(Beginning of INPUT DATA)

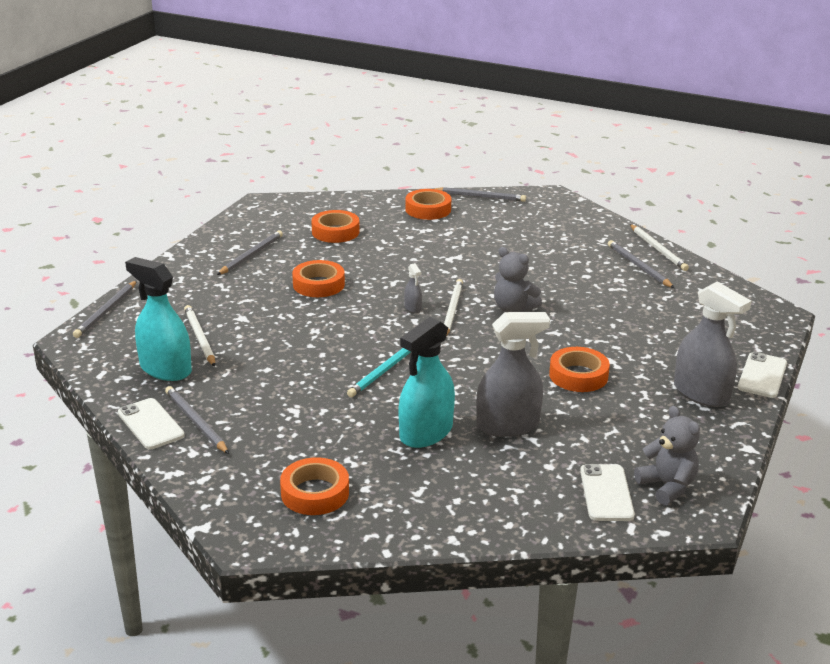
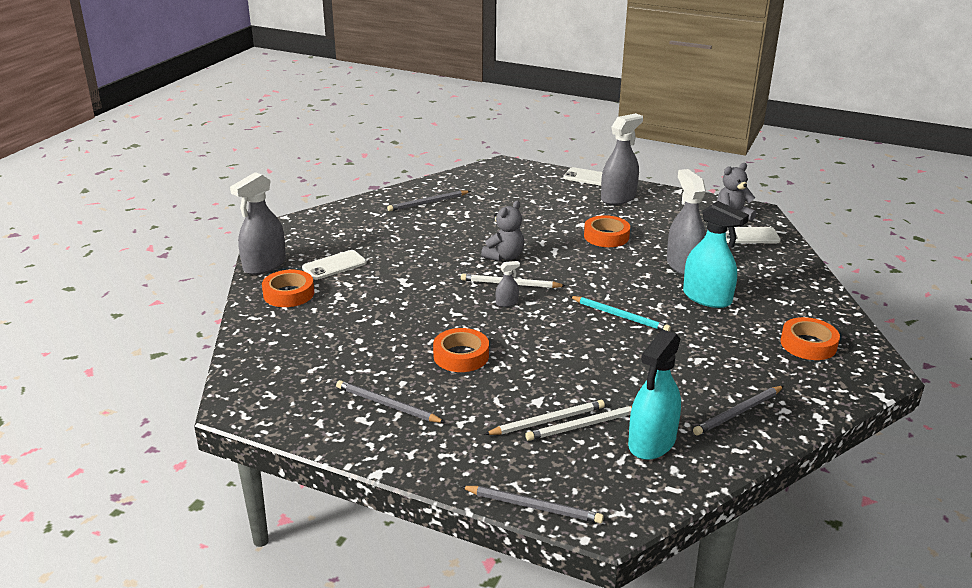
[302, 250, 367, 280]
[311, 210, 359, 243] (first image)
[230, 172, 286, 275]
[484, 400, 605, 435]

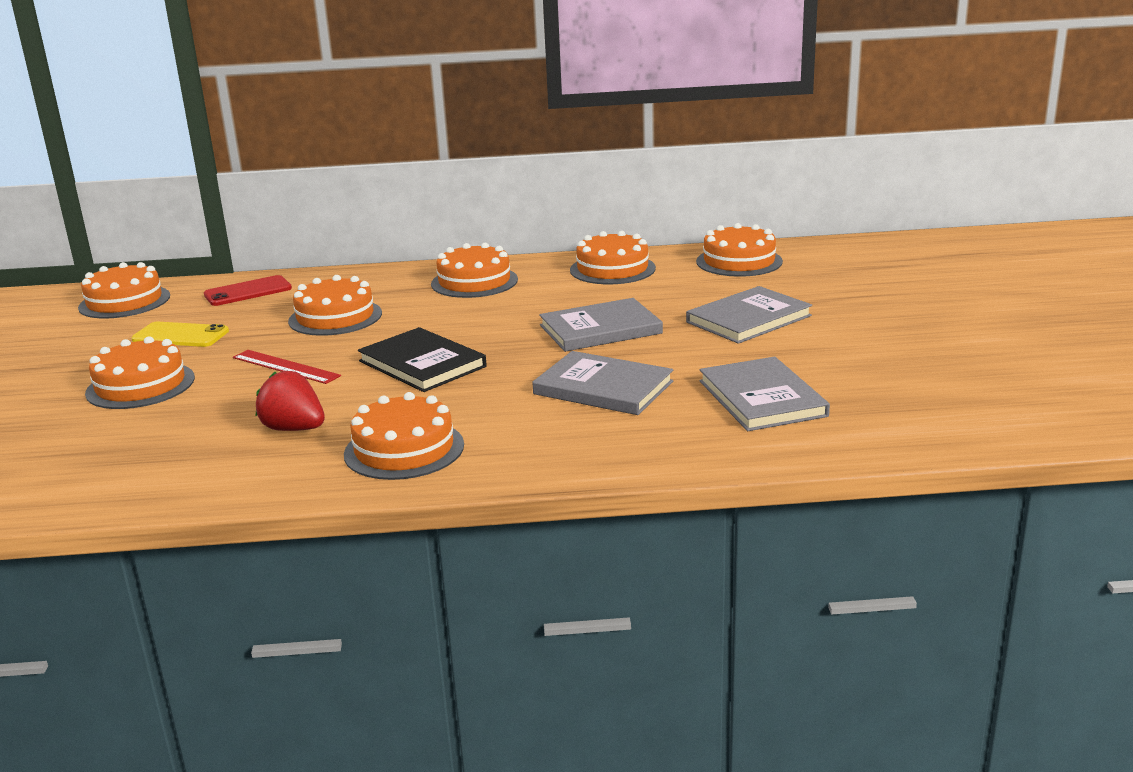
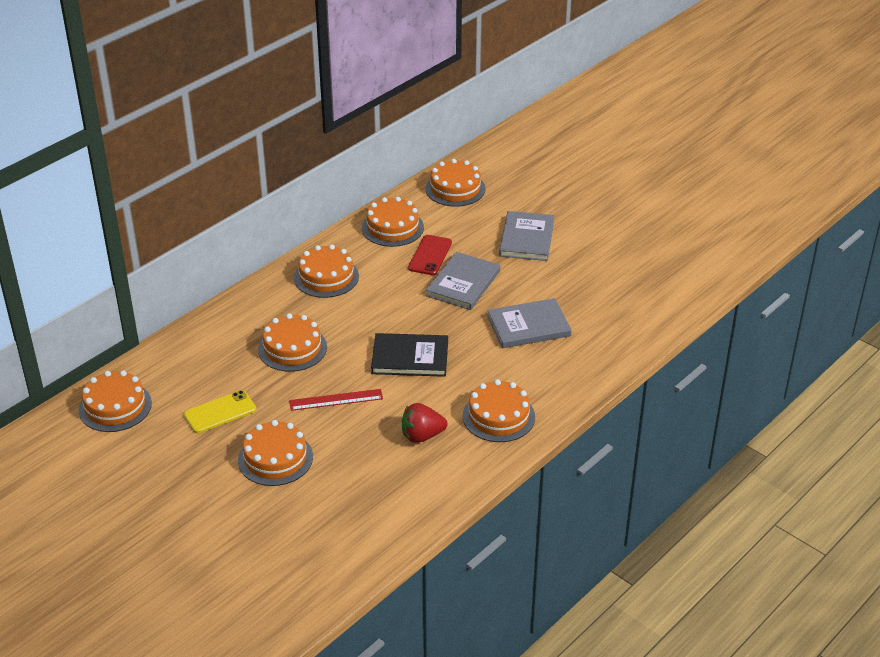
[408, 235, 452, 275]
[699, 356, 830, 431] (first image)

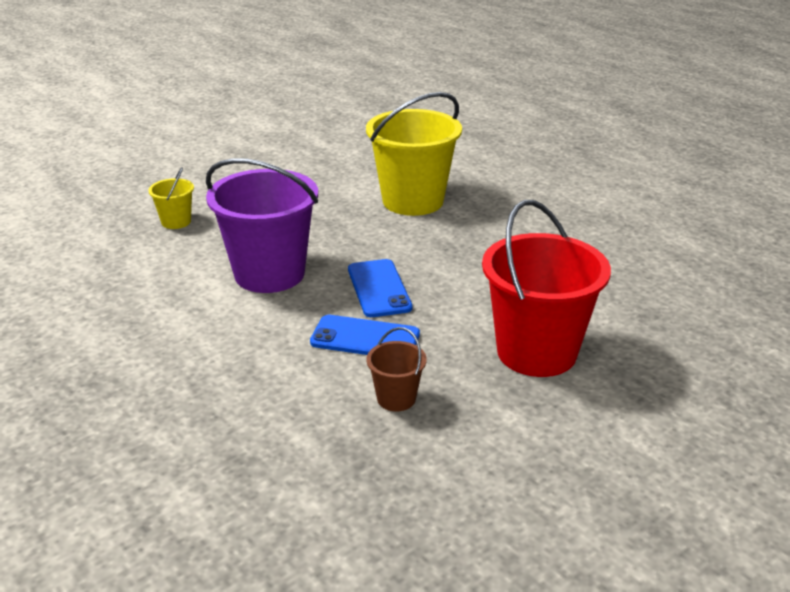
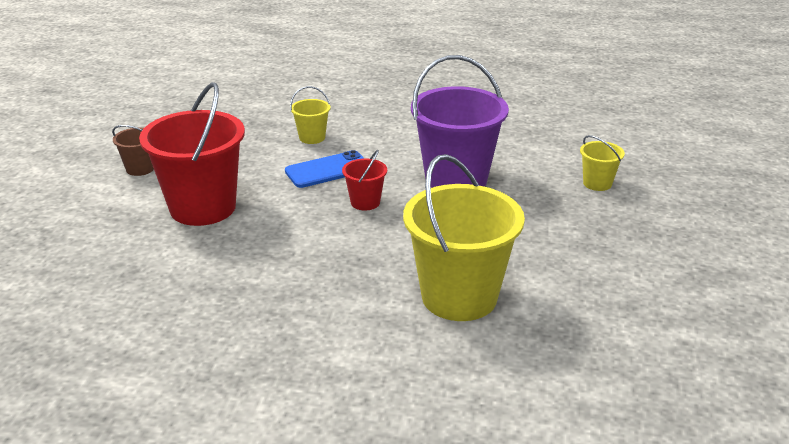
[342, 150, 387, 210]
[112, 125, 154, 176]
[290, 86, 331, 144]

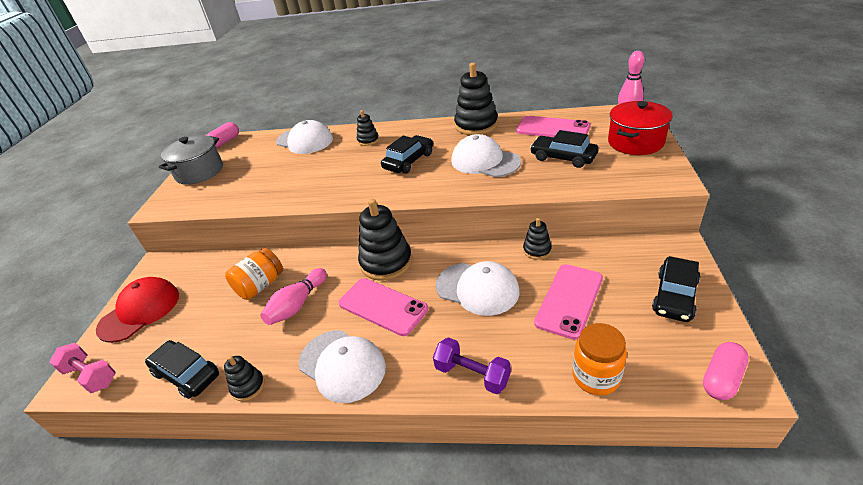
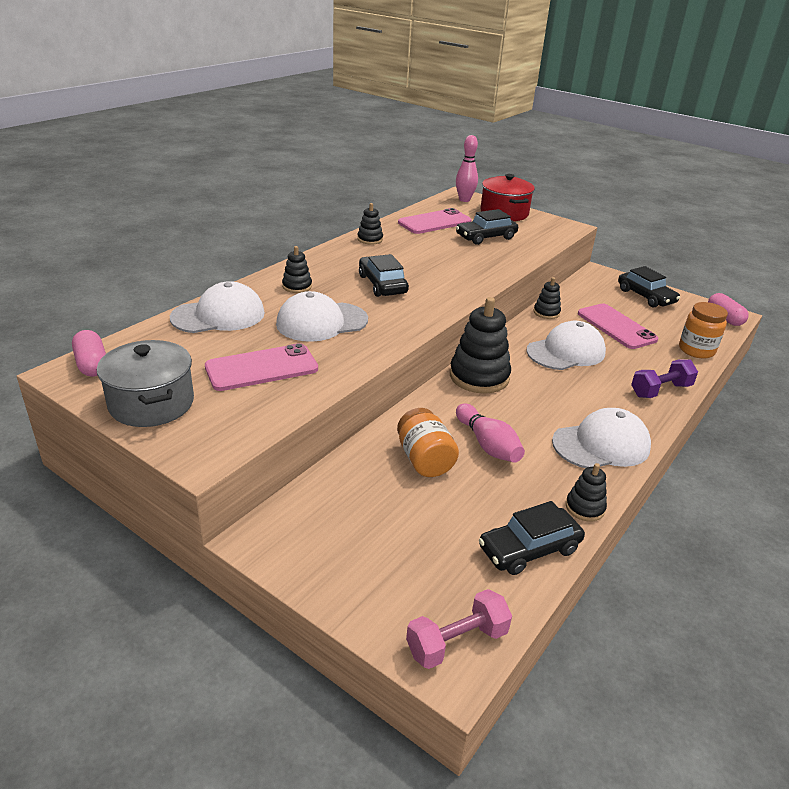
[96, 277, 179, 343] (first image)
[205, 343, 318, 391]
[276, 291, 368, 342]
[357, 203, 383, 245]

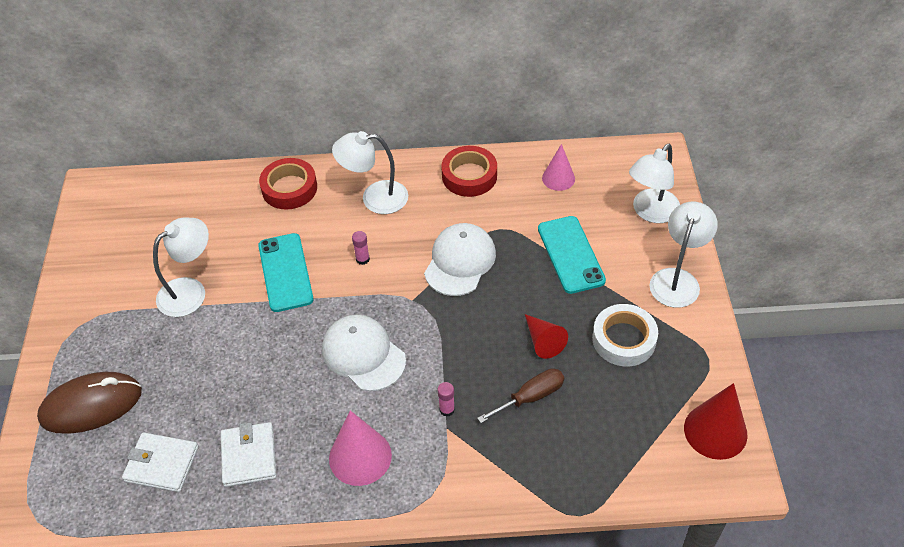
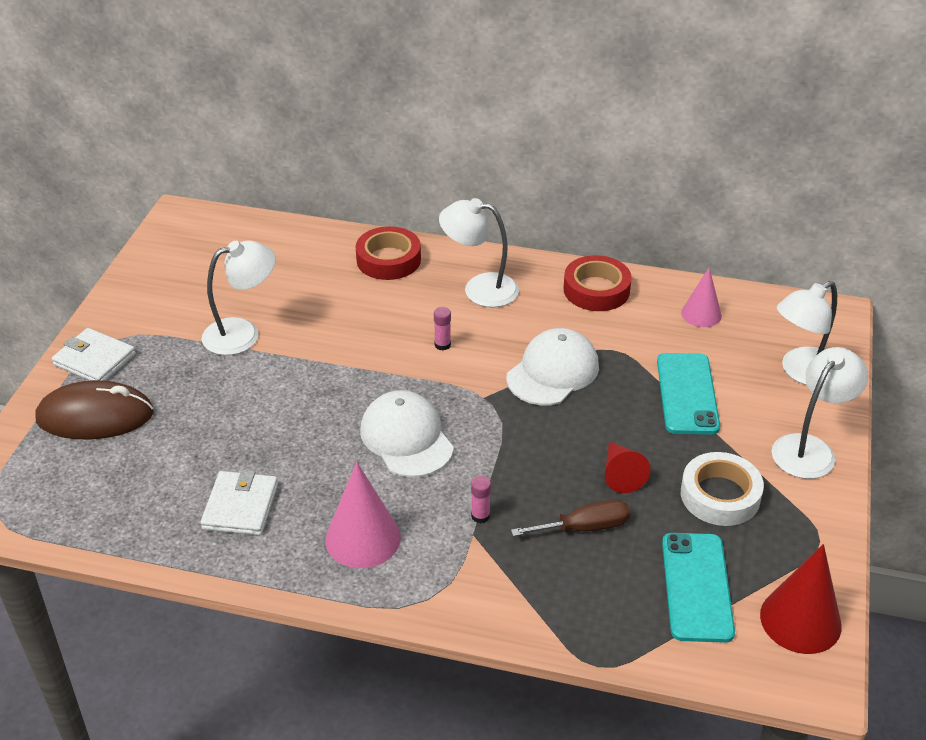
[52, 328, 136, 381]
[662, 533, 735, 643]

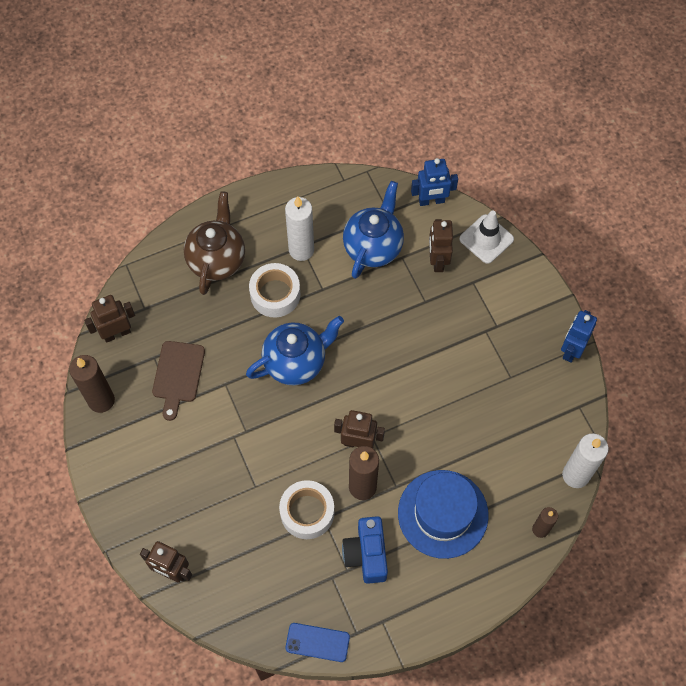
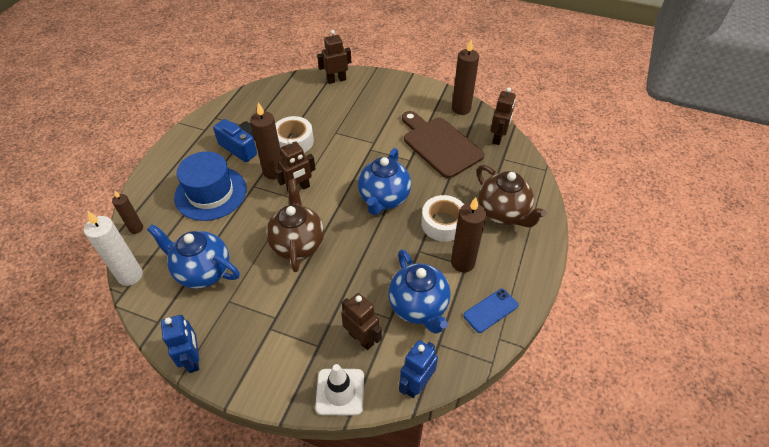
[402, 111, 484, 178]
[451, 197, 486, 272]
[463, 289, 518, 333]
[147, 224, 240, 289]
[266, 179, 324, 272]

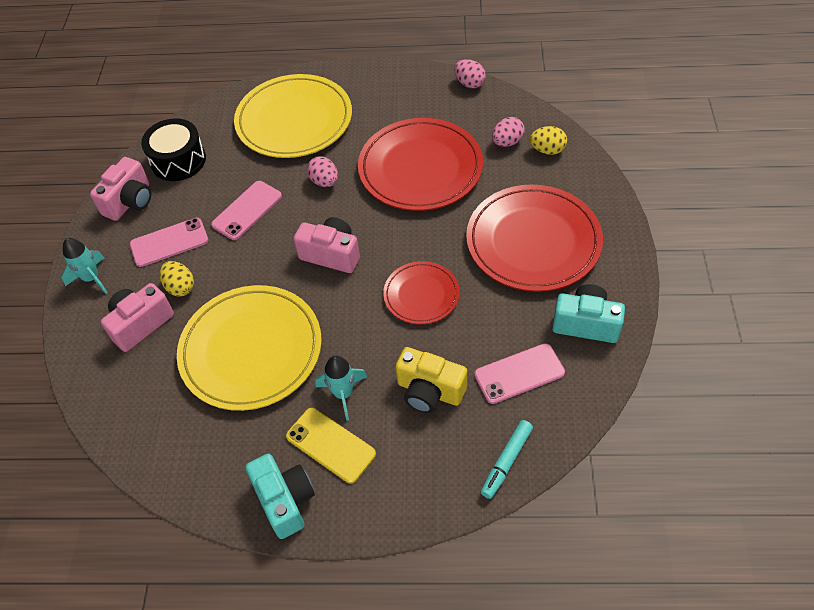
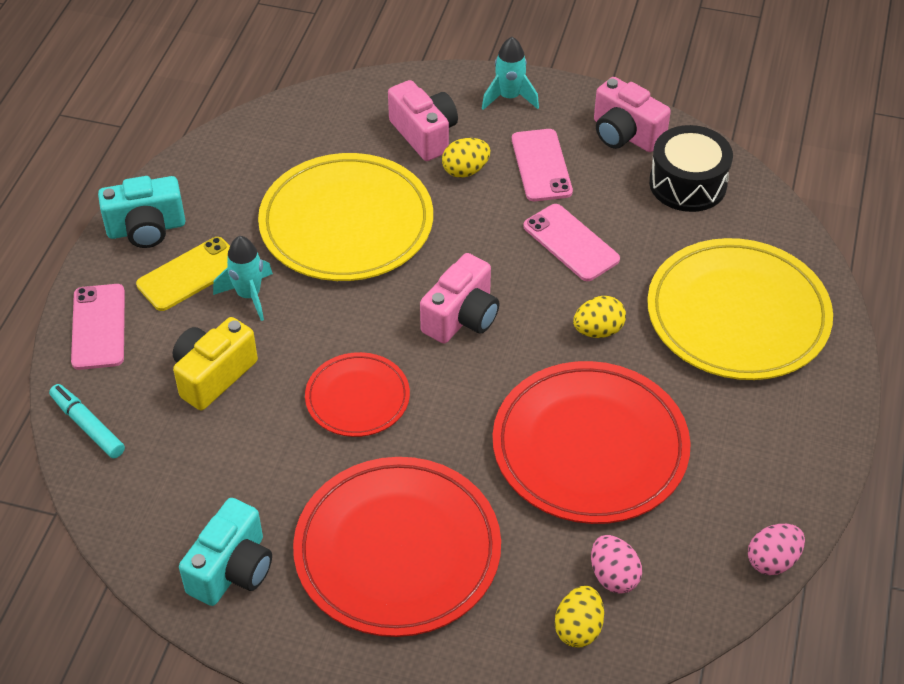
[573, 296, 626, 338]
[71, 284, 125, 370]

(End of INPUT DATA)

WHAT TO DO :: Would you transcribe, exactly and only, the lines from the one that contains "[311, 210, 359, 243] (first image)" through the last line of the data above, without any pictures?

SOLUTION TO THIS EXERCISE ::
[311, 210, 359, 243] (first image)
[230, 172, 286, 275]
[484, 400, 605, 435]

[408, 235, 452, 275]
[699, 356, 830, 431] (first image)

[342, 150, 387, 210]
[112, 125, 154, 176]
[290, 86, 331, 144]

[96, 277, 179, 343] (first image)
[205, 343, 318, 391]
[276, 291, 368, 342]
[357, 203, 383, 245]

[52, 328, 136, 381]
[662, 533, 735, 643]

[402, 111, 484, 178]
[451, 197, 486, 272]
[463, 289, 518, 333]
[147, 224, 240, 289]
[266, 179, 324, 272]

[573, 296, 626, 338]
[71, 284, 125, 370]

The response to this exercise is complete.